WHAT YOU SHOULD DO:
Convert the material below into a JSON list of strings with one string per line, skipping blank lines. Leave the picture lines out of the result.

Data items:
══════════

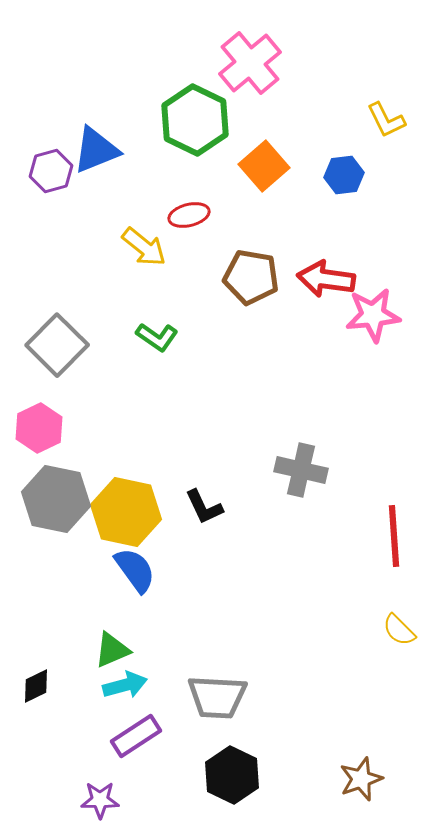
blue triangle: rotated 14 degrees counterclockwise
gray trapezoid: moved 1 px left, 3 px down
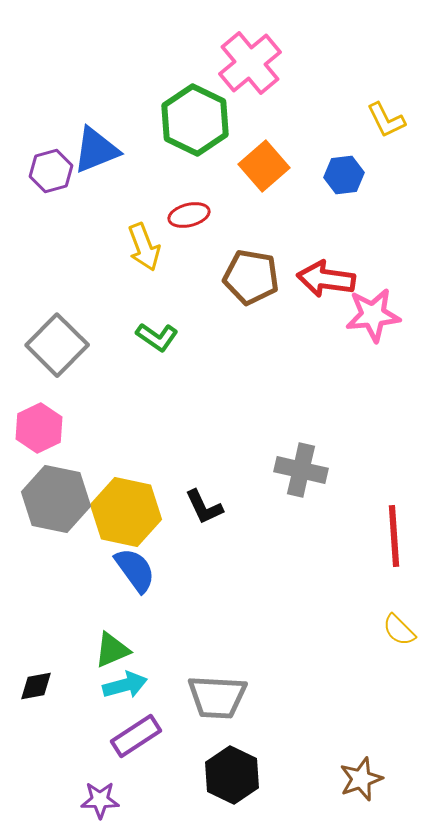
yellow arrow: rotated 30 degrees clockwise
black diamond: rotated 15 degrees clockwise
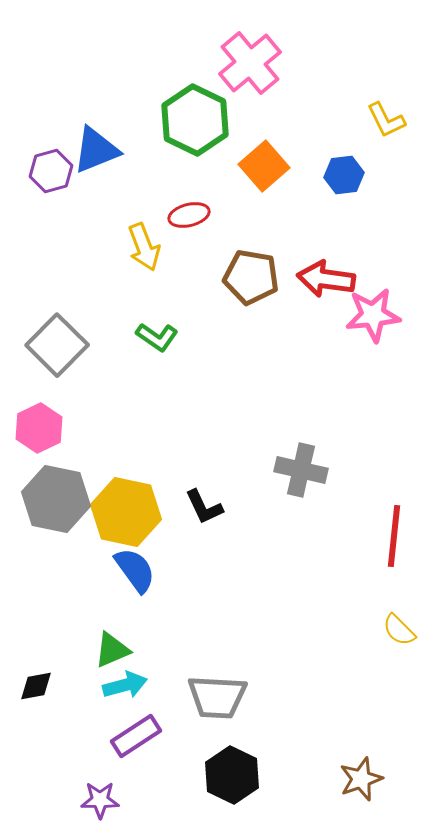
red line: rotated 10 degrees clockwise
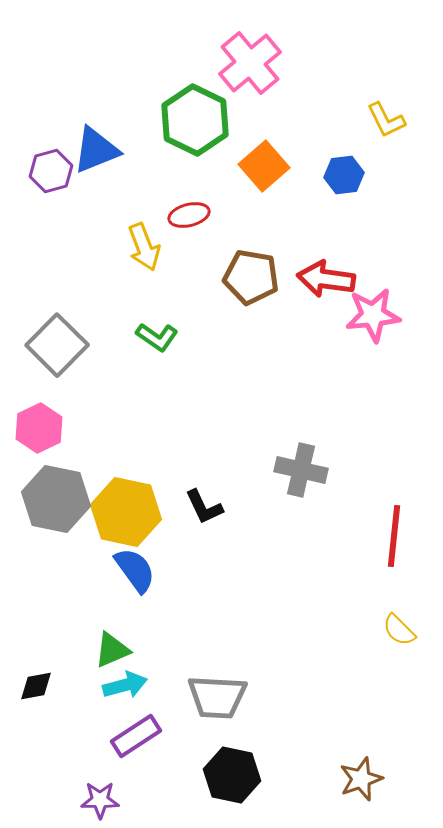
black hexagon: rotated 14 degrees counterclockwise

══════════

RESPONSE TO THIS TASK:
[
  "blue triangle: rotated 14 degrees counterclockwise",
  "gray trapezoid: moved 1 px left, 3 px down",
  "yellow arrow: rotated 30 degrees clockwise",
  "black diamond: rotated 15 degrees clockwise",
  "red line: rotated 10 degrees clockwise",
  "black hexagon: rotated 14 degrees counterclockwise"
]